### WHAT YOU HAVE TO DO
In the entries below, which lines run from the one containing "yellow carrot: 2 -> 1" to the one containing "orange fork: 0 -> 2"? Copy exactly those lines, ends included, and no others.

--- SOURCE MATERIAL Enclosed Below ---

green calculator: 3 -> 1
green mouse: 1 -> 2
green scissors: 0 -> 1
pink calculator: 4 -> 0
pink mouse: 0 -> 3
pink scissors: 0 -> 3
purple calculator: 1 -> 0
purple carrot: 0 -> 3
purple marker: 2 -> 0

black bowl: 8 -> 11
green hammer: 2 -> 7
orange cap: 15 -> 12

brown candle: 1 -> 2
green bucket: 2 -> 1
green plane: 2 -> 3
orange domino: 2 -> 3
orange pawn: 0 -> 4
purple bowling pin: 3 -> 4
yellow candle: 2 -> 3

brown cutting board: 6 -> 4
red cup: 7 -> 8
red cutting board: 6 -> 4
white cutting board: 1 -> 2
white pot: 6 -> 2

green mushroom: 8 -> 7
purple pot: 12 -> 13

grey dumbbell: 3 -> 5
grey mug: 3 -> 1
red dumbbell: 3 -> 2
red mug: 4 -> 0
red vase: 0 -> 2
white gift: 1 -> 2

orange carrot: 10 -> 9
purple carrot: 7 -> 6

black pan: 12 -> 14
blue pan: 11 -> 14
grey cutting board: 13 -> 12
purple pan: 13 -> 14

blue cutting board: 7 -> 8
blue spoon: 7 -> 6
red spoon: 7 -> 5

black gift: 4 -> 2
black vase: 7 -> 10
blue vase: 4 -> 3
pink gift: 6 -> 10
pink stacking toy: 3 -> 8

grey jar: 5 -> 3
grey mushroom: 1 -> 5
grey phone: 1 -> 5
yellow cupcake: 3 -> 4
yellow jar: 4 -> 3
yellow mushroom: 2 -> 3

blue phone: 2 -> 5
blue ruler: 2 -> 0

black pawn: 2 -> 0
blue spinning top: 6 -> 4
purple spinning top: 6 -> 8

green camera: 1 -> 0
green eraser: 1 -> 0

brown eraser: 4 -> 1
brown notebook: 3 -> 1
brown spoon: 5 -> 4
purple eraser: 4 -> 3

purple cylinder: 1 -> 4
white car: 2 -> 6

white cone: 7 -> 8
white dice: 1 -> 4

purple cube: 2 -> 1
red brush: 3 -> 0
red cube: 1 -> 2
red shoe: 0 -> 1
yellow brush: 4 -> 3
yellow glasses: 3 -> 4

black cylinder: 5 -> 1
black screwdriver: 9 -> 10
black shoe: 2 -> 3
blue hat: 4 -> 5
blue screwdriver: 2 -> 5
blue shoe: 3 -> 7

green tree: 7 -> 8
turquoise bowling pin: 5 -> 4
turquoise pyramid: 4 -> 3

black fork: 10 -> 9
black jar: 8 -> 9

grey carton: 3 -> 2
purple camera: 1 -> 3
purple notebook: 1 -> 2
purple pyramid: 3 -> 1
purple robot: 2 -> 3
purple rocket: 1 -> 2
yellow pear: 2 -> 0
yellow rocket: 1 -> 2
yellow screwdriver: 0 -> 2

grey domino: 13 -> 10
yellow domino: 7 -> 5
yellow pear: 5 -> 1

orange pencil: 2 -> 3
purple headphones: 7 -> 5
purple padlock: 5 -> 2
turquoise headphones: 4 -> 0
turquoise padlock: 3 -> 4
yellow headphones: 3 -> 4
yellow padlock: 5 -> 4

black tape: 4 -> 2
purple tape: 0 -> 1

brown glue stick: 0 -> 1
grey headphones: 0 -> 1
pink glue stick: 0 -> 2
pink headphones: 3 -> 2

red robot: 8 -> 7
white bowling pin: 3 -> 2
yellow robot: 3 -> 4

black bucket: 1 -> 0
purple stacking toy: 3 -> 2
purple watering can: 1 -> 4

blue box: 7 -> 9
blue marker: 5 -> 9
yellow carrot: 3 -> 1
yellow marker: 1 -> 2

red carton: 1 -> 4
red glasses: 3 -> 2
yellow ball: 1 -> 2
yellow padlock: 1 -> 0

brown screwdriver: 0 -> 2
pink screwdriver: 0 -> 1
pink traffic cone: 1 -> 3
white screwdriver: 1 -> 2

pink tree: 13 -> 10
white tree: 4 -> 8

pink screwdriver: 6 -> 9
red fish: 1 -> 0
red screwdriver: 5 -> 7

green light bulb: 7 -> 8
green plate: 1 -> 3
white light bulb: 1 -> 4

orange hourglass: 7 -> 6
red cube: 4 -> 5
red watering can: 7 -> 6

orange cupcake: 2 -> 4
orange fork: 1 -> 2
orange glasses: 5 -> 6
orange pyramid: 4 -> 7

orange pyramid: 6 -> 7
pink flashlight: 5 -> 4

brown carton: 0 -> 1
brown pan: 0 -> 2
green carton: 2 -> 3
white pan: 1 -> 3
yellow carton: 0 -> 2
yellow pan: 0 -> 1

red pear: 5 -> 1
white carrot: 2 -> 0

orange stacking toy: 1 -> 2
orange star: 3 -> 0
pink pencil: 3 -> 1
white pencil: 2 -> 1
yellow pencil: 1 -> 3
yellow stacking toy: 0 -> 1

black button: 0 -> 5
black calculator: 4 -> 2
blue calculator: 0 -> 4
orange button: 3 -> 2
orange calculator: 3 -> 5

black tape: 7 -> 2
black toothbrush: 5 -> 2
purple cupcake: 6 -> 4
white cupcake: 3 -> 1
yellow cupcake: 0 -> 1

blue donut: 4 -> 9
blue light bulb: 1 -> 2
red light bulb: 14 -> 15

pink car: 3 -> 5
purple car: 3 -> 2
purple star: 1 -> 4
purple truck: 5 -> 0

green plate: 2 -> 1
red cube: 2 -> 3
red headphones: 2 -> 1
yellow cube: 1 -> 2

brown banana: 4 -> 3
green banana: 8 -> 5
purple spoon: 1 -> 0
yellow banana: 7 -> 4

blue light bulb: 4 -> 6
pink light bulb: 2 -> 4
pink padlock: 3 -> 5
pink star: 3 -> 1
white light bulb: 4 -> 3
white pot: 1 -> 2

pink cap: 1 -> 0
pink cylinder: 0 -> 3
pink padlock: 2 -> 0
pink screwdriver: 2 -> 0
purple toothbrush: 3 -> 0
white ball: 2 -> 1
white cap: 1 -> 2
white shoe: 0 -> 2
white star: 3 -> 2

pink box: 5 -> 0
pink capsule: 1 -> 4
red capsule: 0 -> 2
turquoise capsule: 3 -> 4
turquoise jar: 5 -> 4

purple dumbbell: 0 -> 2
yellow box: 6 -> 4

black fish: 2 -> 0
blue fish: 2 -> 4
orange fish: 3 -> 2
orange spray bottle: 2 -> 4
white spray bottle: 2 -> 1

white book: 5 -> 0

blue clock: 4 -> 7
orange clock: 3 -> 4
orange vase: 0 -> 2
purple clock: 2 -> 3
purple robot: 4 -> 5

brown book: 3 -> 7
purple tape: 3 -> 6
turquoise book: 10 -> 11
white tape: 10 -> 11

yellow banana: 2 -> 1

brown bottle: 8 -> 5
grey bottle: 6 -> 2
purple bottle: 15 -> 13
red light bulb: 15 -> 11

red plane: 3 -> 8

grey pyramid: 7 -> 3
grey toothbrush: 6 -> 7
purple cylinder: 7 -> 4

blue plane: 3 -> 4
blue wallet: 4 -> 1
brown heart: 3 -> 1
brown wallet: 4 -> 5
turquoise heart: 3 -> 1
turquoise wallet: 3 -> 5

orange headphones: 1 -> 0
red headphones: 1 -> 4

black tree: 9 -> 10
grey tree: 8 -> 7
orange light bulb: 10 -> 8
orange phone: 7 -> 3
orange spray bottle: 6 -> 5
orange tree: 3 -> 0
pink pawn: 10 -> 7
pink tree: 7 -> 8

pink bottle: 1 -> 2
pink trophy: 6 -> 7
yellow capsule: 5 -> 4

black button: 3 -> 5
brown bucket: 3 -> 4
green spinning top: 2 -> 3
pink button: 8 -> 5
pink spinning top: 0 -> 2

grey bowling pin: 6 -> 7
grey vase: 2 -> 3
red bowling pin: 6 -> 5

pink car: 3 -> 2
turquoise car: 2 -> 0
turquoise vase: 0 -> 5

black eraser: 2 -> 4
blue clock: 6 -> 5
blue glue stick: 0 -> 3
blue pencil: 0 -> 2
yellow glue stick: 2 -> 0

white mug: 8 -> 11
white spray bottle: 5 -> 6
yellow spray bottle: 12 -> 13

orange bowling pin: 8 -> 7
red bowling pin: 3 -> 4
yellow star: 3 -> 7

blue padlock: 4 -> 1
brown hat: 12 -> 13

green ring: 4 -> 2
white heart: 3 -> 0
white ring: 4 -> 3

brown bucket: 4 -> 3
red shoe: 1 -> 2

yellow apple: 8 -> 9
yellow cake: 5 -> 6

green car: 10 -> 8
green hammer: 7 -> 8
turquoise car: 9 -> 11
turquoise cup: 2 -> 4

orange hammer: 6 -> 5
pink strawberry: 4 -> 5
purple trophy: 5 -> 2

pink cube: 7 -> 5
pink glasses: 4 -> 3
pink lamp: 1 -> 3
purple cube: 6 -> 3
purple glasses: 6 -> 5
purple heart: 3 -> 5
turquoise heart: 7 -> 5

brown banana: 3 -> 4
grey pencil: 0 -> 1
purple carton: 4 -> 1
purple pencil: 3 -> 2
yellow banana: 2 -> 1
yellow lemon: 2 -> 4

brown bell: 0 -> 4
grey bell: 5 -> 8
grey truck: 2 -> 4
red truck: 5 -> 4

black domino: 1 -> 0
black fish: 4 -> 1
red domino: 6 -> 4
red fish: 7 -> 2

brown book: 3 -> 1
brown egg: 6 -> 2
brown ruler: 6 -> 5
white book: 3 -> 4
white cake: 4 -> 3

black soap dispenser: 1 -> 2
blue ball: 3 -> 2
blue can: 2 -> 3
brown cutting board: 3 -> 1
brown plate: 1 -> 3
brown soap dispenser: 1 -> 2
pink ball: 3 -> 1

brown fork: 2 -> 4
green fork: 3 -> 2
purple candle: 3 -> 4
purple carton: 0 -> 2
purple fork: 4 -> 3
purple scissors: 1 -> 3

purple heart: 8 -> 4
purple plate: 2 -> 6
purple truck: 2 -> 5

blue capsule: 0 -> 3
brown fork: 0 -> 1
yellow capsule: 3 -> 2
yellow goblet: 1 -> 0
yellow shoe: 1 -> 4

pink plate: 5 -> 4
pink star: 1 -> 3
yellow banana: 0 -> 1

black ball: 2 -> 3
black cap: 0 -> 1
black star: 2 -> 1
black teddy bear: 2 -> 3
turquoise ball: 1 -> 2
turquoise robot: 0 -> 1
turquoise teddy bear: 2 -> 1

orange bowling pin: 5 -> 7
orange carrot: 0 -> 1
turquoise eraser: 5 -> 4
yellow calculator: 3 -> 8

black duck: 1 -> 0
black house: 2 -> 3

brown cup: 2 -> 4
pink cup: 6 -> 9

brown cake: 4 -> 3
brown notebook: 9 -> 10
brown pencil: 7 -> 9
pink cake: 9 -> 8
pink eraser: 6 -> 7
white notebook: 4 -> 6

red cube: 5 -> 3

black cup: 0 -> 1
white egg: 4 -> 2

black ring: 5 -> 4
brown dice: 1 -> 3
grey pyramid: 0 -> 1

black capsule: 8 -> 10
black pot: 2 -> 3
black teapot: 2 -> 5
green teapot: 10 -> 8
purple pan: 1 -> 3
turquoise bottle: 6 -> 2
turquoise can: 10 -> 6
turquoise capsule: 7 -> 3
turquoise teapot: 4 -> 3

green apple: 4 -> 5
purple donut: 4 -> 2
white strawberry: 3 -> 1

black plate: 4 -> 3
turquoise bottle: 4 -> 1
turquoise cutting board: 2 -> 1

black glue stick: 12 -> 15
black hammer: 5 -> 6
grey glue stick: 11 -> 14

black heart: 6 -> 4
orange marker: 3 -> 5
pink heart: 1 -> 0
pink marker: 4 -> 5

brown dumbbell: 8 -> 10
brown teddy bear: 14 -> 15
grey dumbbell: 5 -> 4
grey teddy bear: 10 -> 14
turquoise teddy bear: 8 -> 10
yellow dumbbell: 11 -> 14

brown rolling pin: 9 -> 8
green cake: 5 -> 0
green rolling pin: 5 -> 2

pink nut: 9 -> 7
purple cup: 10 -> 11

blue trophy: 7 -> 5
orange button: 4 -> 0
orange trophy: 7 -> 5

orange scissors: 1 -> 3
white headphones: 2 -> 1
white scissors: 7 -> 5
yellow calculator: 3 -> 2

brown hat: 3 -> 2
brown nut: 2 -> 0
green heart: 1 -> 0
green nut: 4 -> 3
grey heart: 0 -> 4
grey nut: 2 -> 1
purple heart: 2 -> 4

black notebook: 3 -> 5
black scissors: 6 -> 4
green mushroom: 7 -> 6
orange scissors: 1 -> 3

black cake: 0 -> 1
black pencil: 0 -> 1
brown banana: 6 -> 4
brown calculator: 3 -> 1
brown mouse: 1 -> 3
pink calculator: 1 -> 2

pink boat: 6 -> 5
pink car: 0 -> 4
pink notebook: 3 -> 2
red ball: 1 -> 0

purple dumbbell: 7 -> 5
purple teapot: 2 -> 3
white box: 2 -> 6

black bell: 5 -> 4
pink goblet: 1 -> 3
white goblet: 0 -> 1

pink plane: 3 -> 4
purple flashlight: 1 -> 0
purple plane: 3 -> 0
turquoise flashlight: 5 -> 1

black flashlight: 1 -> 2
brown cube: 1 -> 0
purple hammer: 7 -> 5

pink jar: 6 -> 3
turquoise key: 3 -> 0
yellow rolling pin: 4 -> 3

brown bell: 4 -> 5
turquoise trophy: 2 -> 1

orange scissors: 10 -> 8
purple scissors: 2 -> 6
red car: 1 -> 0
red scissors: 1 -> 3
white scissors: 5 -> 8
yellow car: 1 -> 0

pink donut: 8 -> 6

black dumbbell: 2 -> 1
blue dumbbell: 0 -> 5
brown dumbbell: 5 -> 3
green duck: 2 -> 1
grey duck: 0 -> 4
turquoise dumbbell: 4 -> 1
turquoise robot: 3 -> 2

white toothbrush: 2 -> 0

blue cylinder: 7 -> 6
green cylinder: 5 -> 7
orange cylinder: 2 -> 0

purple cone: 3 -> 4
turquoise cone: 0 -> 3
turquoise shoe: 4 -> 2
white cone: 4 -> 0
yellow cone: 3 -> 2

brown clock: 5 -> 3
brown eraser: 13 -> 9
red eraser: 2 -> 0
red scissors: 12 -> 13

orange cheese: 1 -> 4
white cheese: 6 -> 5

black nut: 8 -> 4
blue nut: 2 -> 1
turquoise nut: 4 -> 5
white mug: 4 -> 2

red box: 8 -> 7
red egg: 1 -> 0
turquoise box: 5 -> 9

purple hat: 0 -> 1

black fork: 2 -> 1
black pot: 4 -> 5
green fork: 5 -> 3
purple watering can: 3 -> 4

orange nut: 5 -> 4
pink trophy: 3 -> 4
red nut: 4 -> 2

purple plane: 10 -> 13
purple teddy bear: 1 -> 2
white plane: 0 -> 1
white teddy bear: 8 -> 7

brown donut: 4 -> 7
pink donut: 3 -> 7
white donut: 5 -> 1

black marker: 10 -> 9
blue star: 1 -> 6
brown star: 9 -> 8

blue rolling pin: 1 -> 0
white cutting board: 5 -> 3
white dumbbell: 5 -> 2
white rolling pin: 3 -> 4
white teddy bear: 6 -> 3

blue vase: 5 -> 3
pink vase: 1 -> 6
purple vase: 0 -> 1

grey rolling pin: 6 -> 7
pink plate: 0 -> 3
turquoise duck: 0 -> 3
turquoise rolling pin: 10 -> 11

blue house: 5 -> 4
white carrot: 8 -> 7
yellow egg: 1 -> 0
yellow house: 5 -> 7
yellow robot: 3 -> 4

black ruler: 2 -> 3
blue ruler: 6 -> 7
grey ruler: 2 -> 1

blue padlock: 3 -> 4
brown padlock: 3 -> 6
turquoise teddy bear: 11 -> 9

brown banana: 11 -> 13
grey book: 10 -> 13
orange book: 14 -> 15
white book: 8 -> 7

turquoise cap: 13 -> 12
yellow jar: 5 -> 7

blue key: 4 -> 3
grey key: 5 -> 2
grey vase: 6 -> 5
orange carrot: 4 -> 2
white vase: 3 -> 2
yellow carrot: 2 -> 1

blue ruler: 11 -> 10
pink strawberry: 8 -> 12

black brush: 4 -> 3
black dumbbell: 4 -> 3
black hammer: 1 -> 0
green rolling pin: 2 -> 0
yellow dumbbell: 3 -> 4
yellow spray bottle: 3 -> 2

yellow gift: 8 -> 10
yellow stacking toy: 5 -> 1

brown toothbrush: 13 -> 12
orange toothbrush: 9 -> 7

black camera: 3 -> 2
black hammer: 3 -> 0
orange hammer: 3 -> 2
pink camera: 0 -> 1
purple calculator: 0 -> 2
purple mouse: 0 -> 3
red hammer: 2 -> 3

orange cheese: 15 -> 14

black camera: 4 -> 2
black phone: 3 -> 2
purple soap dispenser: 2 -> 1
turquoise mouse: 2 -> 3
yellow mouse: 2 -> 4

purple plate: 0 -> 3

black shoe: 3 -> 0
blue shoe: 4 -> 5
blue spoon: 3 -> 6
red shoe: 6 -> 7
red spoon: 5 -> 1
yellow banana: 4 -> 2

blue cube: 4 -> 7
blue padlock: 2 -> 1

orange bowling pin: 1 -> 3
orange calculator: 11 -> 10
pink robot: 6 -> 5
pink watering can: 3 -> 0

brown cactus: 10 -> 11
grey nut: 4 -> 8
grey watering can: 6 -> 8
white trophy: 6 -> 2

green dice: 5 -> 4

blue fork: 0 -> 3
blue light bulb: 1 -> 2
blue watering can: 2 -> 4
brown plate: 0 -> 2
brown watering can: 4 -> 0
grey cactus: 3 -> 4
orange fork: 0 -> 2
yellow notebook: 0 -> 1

--- End of Enclosed SOURCE MATERIAL ---

### OUTPUT FOR THIS EXERCISE
yellow carrot: 2 -> 1

blue ruler: 11 -> 10
pink strawberry: 8 -> 12

black brush: 4 -> 3
black dumbbell: 4 -> 3
black hammer: 1 -> 0
green rolling pin: 2 -> 0
yellow dumbbell: 3 -> 4
yellow spray bottle: 3 -> 2

yellow gift: 8 -> 10
yellow stacking toy: 5 -> 1

brown toothbrush: 13 -> 12
orange toothbrush: 9 -> 7

black camera: 3 -> 2
black hammer: 3 -> 0
orange hammer: 3 -> 2
pink camera: 0 -> 1
purple calculator: 0 -> 2
purple mouse: 0 -> 3
red hammer: 2 -> 3

orange cheese: 15 -> 14

black camera: 4 -> 2
black phone: 3 -> 2
purple soap dispenser: 2 -> 1
turquoise mouse: 2 -> 3
yellow mouse: 2 -> 4

purple plate: 0 -> 3

black shoe: 3 -> 0
blue shoe: 4 -> 5
blue spoon: 3 -> 6
red shoe: 6 -> 7
red spoon: 5 -> 1
yellow banana: 4 -> 2

blue cube: 4 -> 7
blue padlock: 2 -> 1

orange bowling pin: 1 -> 3
orange calculator: 11 -> 10
pink robot: 6 -> 5
pink watering can: 3 -> 0

brown cactus: 10 -> 11
grey nut: 4 -> 8
grey watering can: 6 -> 8
white trophy: 6 -> 2

green dice: 5 -> 4

blue fork: 0 -> 3
blue light bulb: 1 -> 2
blue watering can: 2 -> 4
brown plate: 0 -> 2
brown watering can: 4 -> 0
grey cactus: 3 -> 4
orange fork: 0 -> 2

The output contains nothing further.